Work to be completed |
Leave out the pictures and copy the remaining records exactly.

Extracted records Block Start

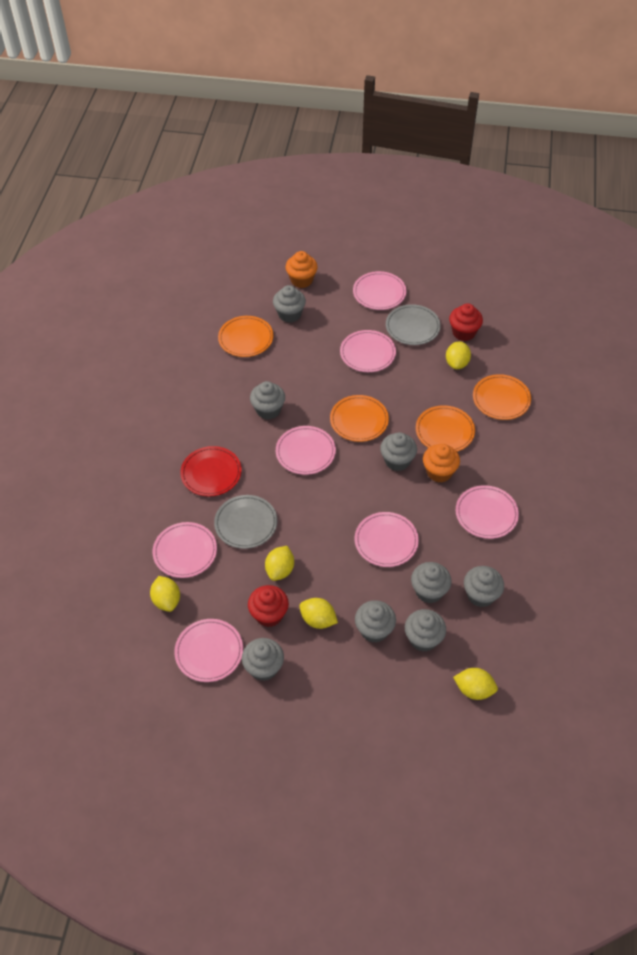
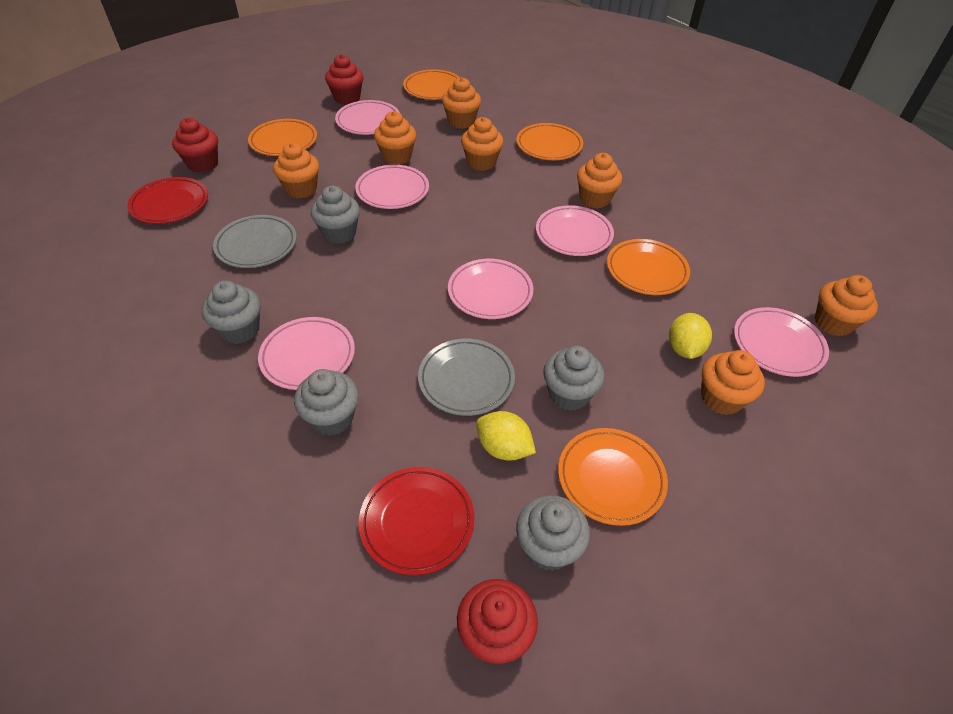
grey cupcake: 8 -> 5
orange cupcake: 2 -> 7
orange plate: 4 -> 5
pink plate: 7 -> 6
red cupcake: 2 -> 3
red plate: 1 -> 2
yellow lemon: 5 -> 2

Extracted records Block End

Final answer |
grey cupcake: 8 -> 5
orange cupcake: 2 -> 7
orange plate: 4 -> 5
pink plate: 7 -> 6
red cupcake: 2 -> 3
red plate: 1 -> 2
yellow lemon: 5 -> 2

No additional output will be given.